**DIRECTIONS FOR THIS TASK:** Report all lines of the data below that hold the word "slope".

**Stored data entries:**
---+---

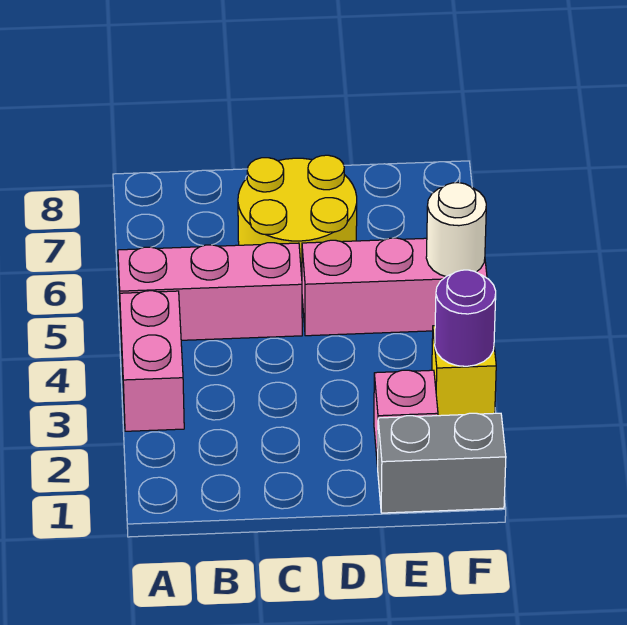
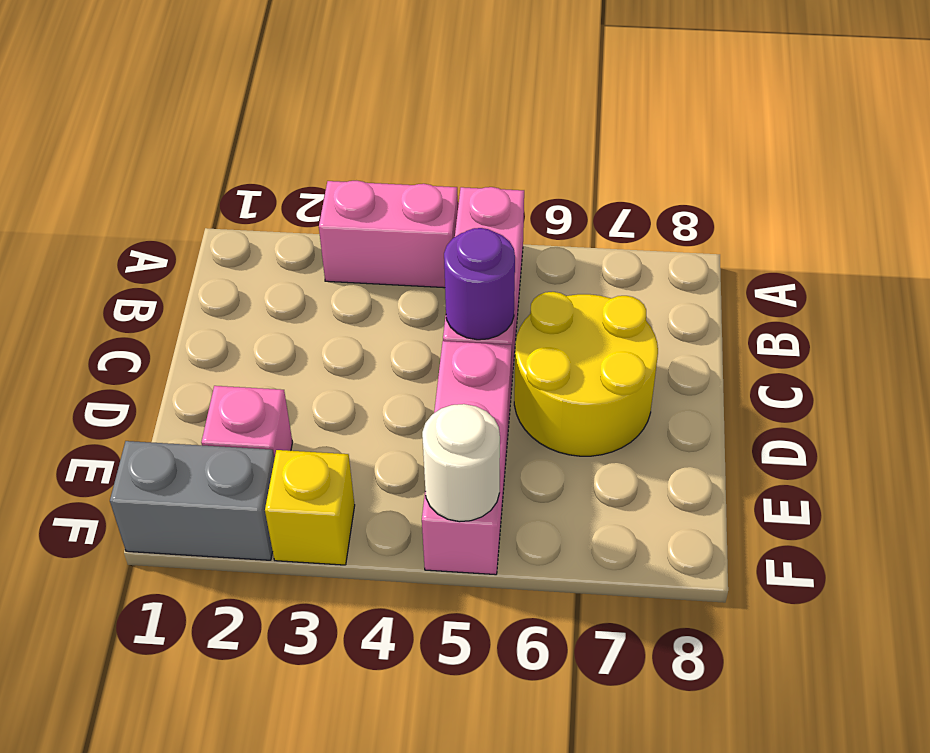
grey brick E1:F1 level 1 -> grey brick F1:F2 level 1
purple round brick F3 level 2 -> purple round brick C5 level 2

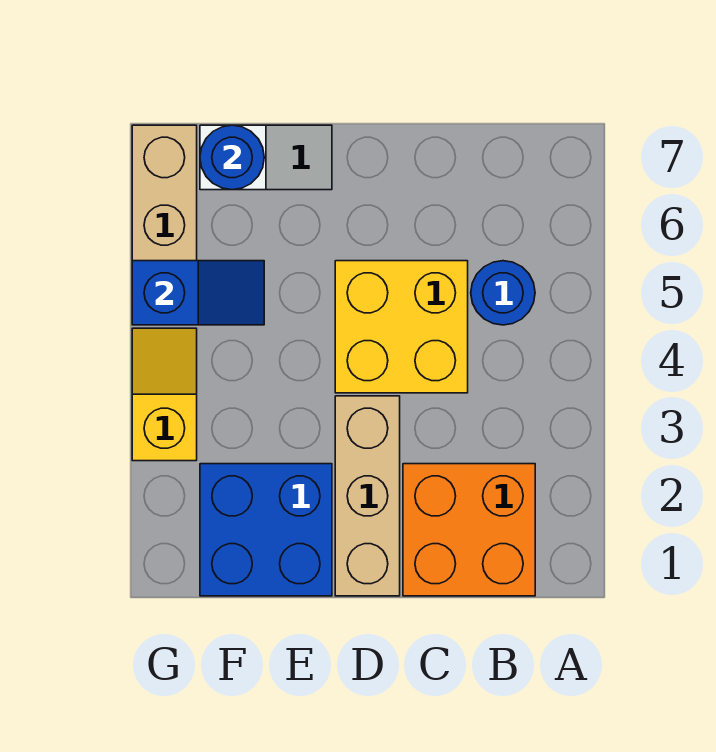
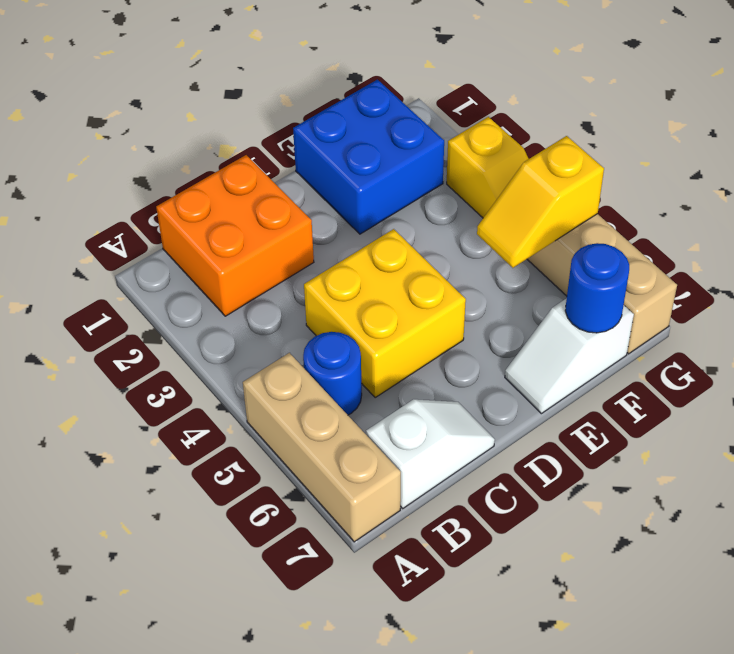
none -> white slope B7:C7 level 1 top B
tan brick D1:D3 level 1 -> tan brick A5:A7 level 1
blue slope F5:G5 level 2 top G -> yellow slope F5:G5 level 2 top G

---+---

**ANSWER SECTION:**
none -> white slope B7:C7 level 1 top B
blue slope F5:G5 level 2 top G -> yellow slope F5:G5 level 2 top G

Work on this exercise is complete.